= TASK INSTRUCTIONS =
Give back the listing in full and exactly, leaving out the images.

= MATERIAL PROVIDED =
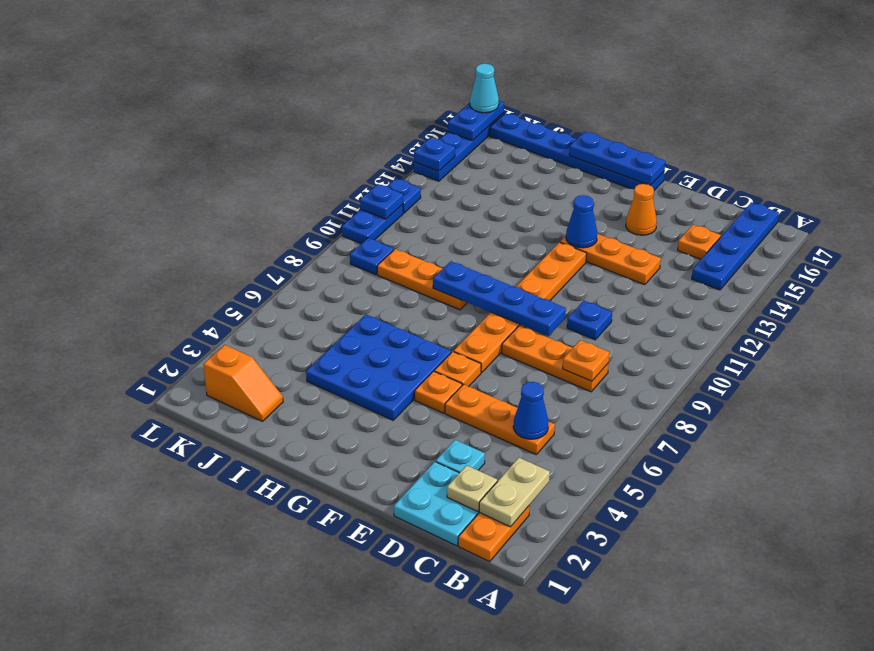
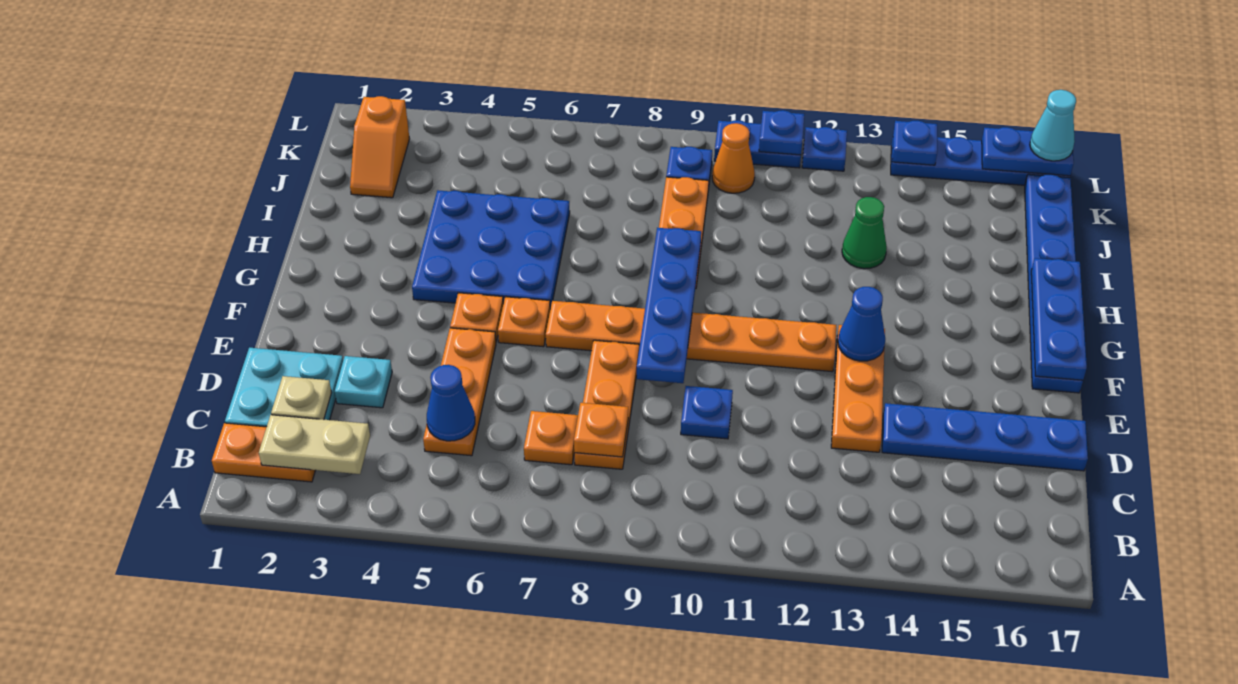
blue plate B14:B17 level 1 -> blue plate D14:D17 level 1
orange plate C15 level 1 -> orange plate C7 level 1
orange cone E15 level 1 -> orange cone K10 level 1
none -> green cone I13 level 1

= TASK RESULT =
blue plate B14:B17 level 1 -> blue plate D14:D17 level 1
orange plate C15 level 1 -> orange plate C7 level 1
orange cone E15 level 1 -> orange cone K10 level 1
none -> green cone I13 level 1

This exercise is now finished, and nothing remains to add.